Exactly reproduce the lines from the line containing "none -> tan brick D1:G1 level 1" to the end of the data below, inclusive, and nothing else.

ENTRIES SHOWN START

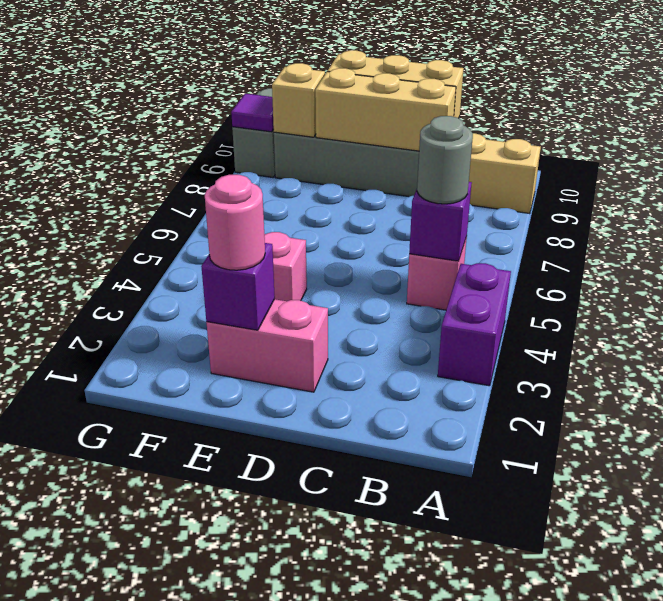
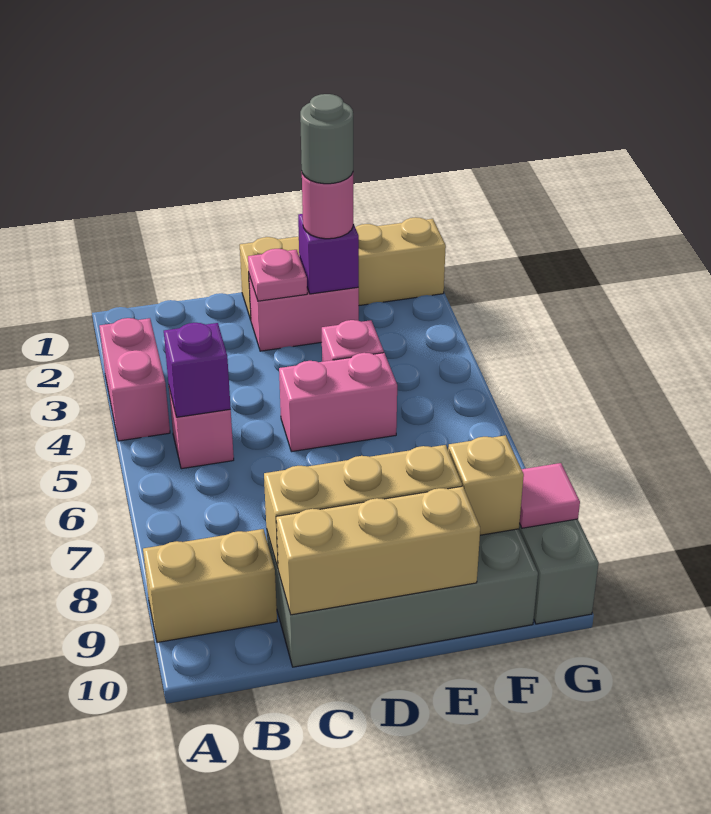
purple brick A3:A4 level 1 -> pink brick A3:A4 level 1
grey round brick B5 level 3 -> grey round brick E2 level 4
none -> tan brick D1:G1 level 1
none -> pink plate D2 level 2
none -> pink brick D5:E5 level 1
purple tile G9 level 2 -> pink tile G9 level 2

ENTRIES SHOWN END

OUTPUT
none -> tan brick D1:G1 level 1
none -> pink plate D2 level 2
none -> pink brick D5:E5 level 1
purple tile G9 level 2 -> pink tile G9 level 2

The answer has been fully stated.